Before and after coordinates:
^^^^^^^^^^^^^^^^

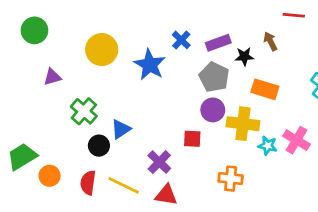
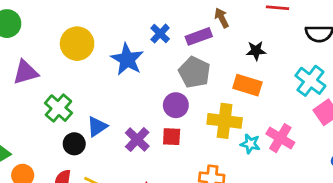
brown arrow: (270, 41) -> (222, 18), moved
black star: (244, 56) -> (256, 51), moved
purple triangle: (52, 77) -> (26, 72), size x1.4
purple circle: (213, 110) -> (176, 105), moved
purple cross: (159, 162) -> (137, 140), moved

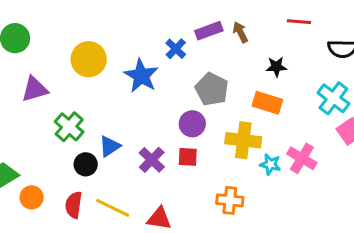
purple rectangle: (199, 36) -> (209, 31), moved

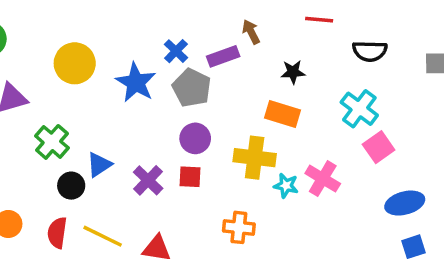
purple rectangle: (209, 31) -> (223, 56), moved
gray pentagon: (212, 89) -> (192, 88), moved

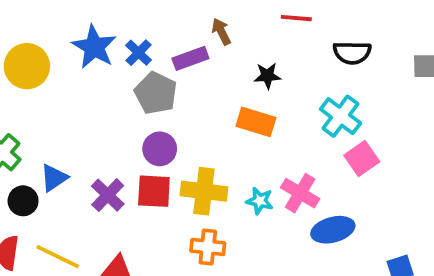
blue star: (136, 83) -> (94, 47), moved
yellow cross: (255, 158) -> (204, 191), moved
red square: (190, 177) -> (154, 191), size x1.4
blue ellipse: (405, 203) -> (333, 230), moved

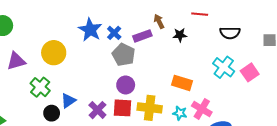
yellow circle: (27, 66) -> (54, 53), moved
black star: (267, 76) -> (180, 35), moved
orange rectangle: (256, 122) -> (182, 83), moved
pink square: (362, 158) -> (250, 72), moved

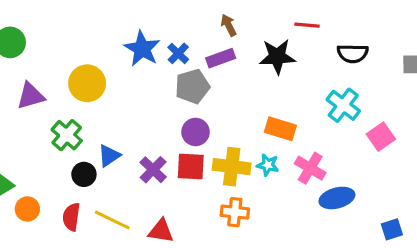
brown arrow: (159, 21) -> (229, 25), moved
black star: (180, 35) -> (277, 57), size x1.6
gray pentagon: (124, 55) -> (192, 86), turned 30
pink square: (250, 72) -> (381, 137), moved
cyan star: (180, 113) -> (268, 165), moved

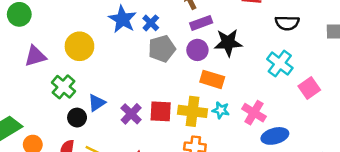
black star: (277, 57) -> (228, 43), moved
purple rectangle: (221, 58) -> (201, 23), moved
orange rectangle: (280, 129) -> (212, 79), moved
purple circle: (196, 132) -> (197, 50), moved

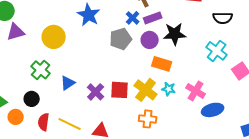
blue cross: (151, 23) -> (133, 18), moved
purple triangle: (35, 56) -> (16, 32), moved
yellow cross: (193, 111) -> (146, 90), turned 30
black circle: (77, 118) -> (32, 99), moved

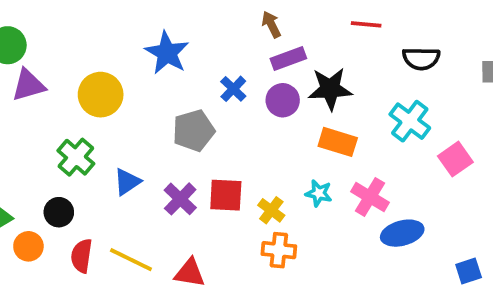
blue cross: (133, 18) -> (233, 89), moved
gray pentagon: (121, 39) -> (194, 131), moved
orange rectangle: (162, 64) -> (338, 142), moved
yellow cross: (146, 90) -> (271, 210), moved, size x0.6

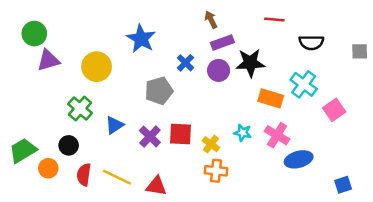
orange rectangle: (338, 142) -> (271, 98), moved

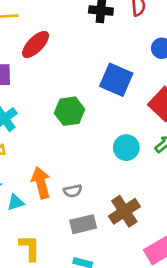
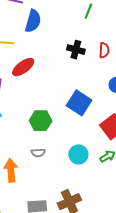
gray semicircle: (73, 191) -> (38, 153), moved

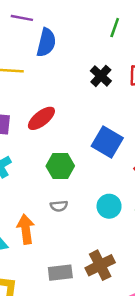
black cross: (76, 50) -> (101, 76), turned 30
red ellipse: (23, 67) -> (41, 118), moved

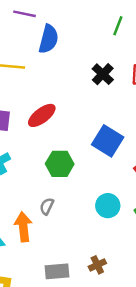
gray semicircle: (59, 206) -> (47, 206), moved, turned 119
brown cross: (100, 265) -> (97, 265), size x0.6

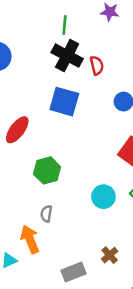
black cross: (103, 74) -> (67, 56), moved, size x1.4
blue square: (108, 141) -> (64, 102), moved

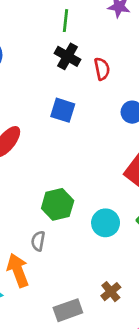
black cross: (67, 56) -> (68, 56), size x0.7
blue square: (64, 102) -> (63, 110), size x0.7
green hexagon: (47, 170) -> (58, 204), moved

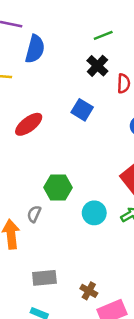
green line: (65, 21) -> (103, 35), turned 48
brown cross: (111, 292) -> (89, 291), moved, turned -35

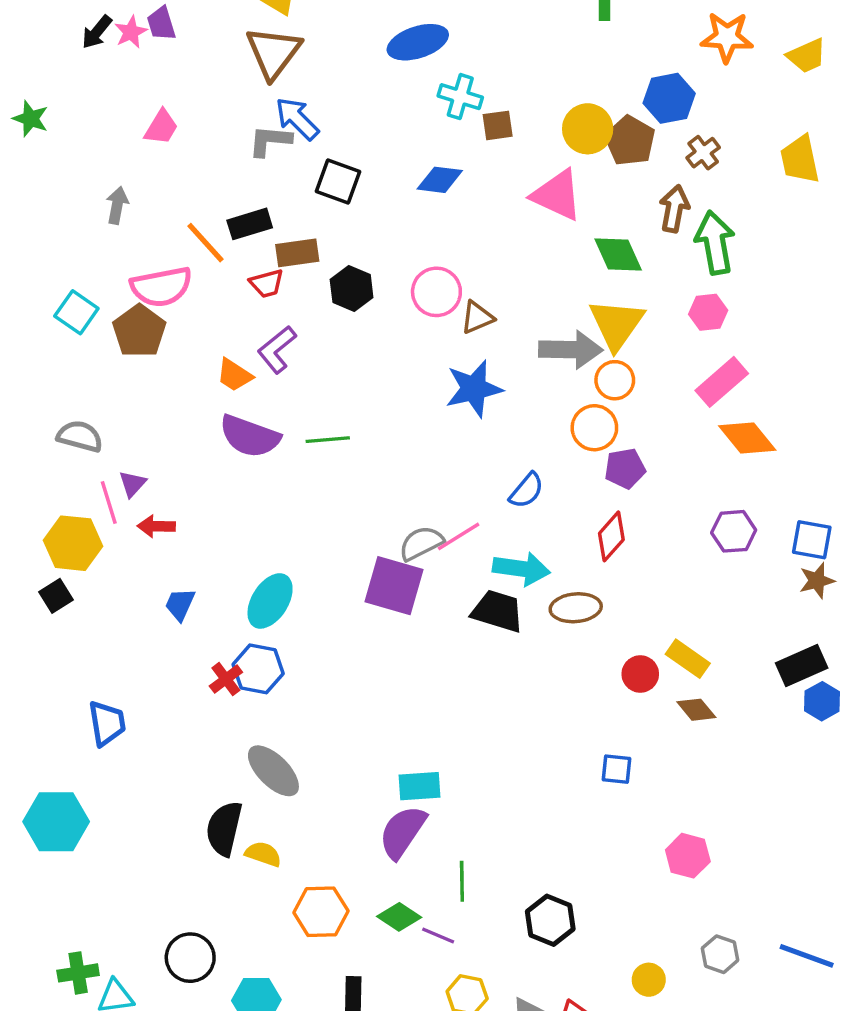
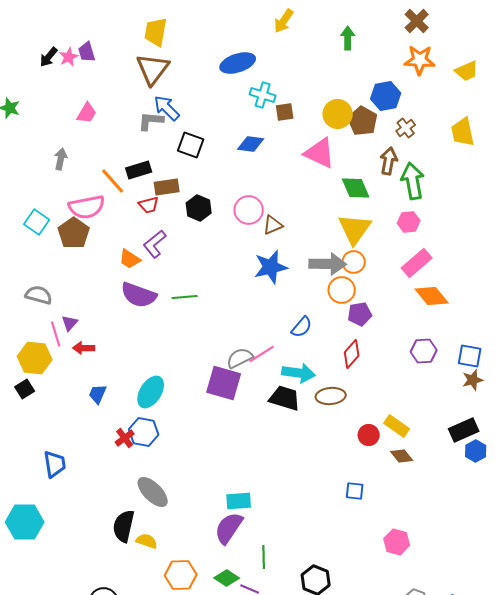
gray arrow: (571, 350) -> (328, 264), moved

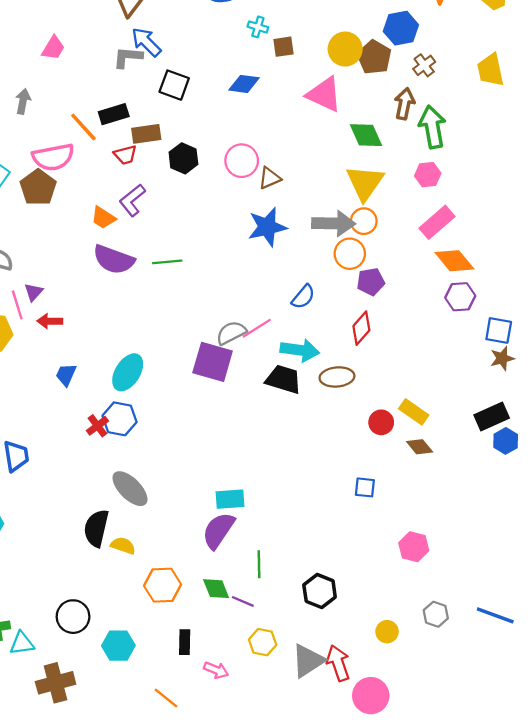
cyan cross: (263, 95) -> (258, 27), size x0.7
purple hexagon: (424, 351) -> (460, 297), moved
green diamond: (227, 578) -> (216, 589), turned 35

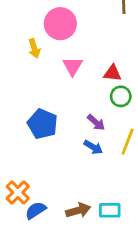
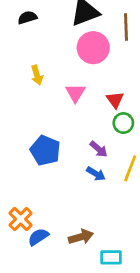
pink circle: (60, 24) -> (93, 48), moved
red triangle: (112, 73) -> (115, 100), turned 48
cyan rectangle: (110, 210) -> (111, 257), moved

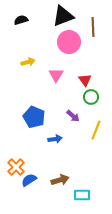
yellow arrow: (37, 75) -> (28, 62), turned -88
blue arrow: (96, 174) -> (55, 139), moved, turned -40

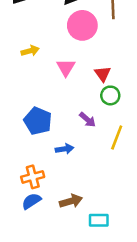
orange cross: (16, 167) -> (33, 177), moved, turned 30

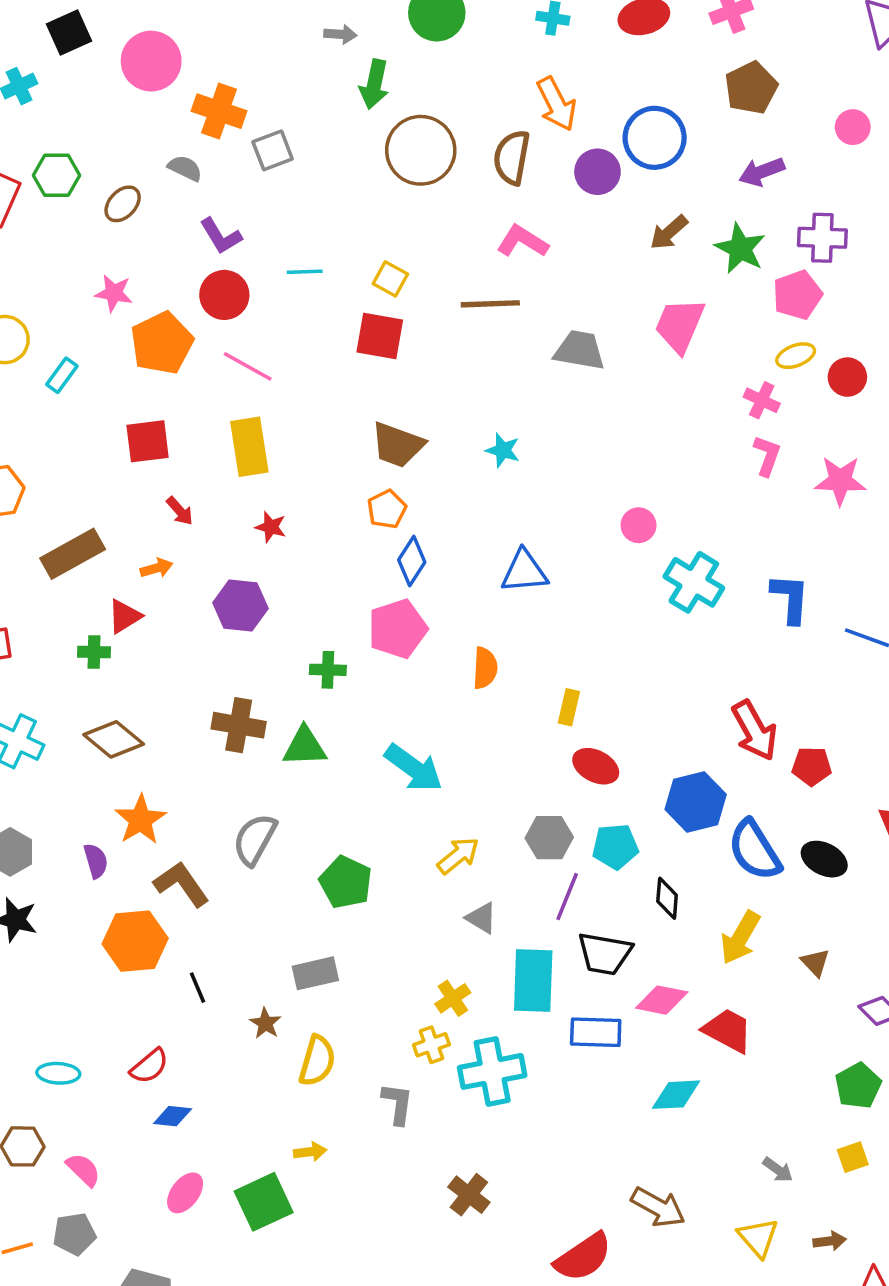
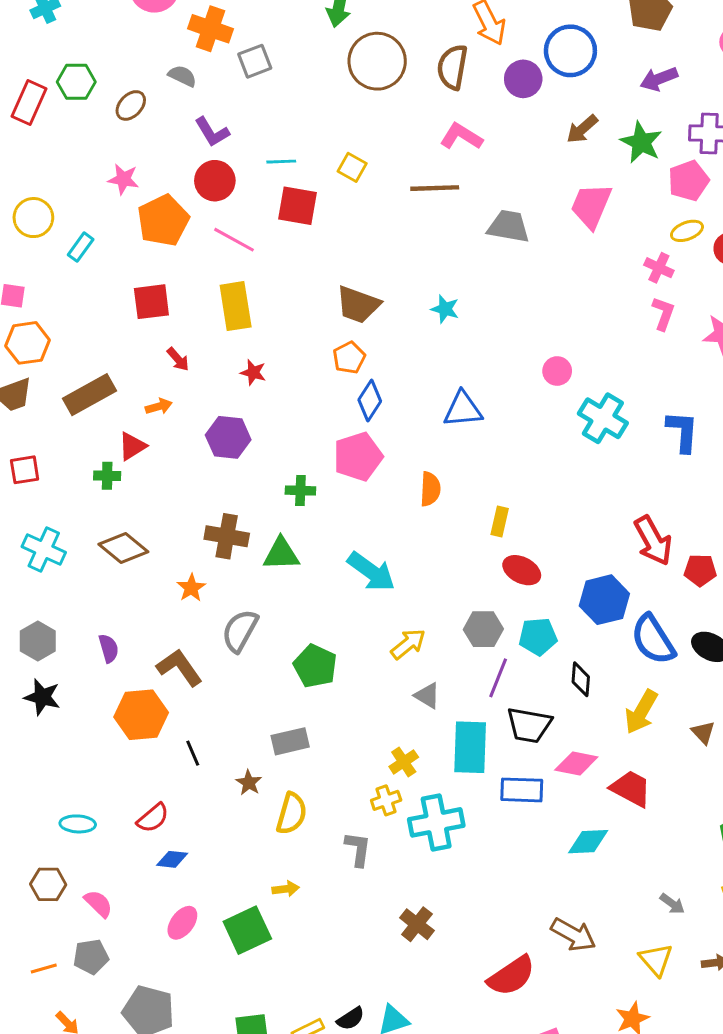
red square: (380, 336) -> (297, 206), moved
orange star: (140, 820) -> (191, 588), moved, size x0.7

^^^^^^^^^^^^^^^^

Problem details - Your answer must be an exact copy of the records, with every picture left out.

Answer to this task -
brown arrow: (270, 41) -> (222, 18), moved
black star: (244, 56) -> (256, 51), moved
purple triangle: (52, 77) -> (26, 72), size x1.4
purple circle: (213, 110) -> (176, 105), moved
purple cross: (159, 162) -> (137, 140), moved

purple rectangle: (199, 36) -> (209, 31), moved

purple rectangle: (209, 31) -> (223, 56), moved
gray pentagon: (212, 89) -> (192, 88), moved

blue star: (136, 83) -> (94, 47), moved
yellow cross: (255, 158) -> (204, 191), moved
red square: (190, 177) -> (154, 191), size x1.4
blue ellipse: (405, 203) -> (333, 230), moved

yellow circle: (27, 66) -> (54, 53), moved
black star: (267, 76) -> (180, 35), moved
orange rectangle: (256, 122) -> (182, 83), moved
pink square: (362, 158) -> (250, 72), moved

brown arrow: (159, 21) -> (229, 25), moved
black star: (180, 35) -> (277, 57), size x1.6
gray pentagon: (124, 55) -> (192, 86), turned 30
pink square: (250, 72) -> (381, 137), moved
cyan star: (180, 113) -> (268, 165), moved

black star: (277, 57) -> (228, 43), moved
purple rectangle: (221, 58) -> (201, 23), moved
orange rectangle: (280, 129) -> (212, 79), moved
purple circle: (196, 132) -> (197, 50), moved

blue cross: (151, 23) -> (133, 18), moved
purple triangle: (35, 56) -> (16, 32), moved
yellow cross: (193, 111) -> (146, 90), turned 30
black circle: (77, 118) -> (32, 99), moved

blue cross: (133, 18) -> (233, 89), moved
gray pentagon: (121, 39) -> (194, 131), moved
orange rectangle: (162, 64) -> (338, 142), moved
yellow cross: (146, 90) -> (271, 210), moved, size x0.6

orange rectangle: (338, 142) -> (271, 98), moved

gray semicircle: (73, 191) -> (38, 153), moved

black cross: (76, 50) -> (101, 76), turned 30
red ellipse: (23, 67) -> (41, 118), moved

gray semicircle: (59, 206) -> (47, 206), moved, turned 119
brown cross: (100, 265) -> (97, 265), size x0.6

black cross: (103, 74) -> (67, 56), moved, size x1.4
blue square: (108, 141) -> (64, 102), moved

black cross: (67, 56) -> (68, 56), size x0.7
blue square: (64, 102) -> (63, 110), size x0.7
green hexagon: (47, 170) -> (58, 204), moved

green line: (65, 21) -> (103, 35), turned 48
brown cross: (111, 292) -> (89, 291), moved, turned -35

gray arrow: (571, 350) -> (328, 264), moved

cyan cross: (263, 95) -> (258, 27), size x0.7
purple hexagon: (424, 351) -> (460, 297), moved
green diamond: (227, 578) -> (216, 589), turned 35

pink circle: (60, 24) -> (93, 48), moved
red triangle: (112, 73) -> (115, 100), turned 48
cyan rectangle: (110, 210) -> (111, 257), moved

yellow arrow: (37, 75) -> (28, 62), turned -88
blue arrow: (96, 174) -> (55, 139), moved, turned -40

orange cross: (16, 167) -> (33, 177), moved, turned 30

red square: (380, 336) -> (297, 206), moved
orange star: (140, 820) -> (191, 588), moved, size x0.7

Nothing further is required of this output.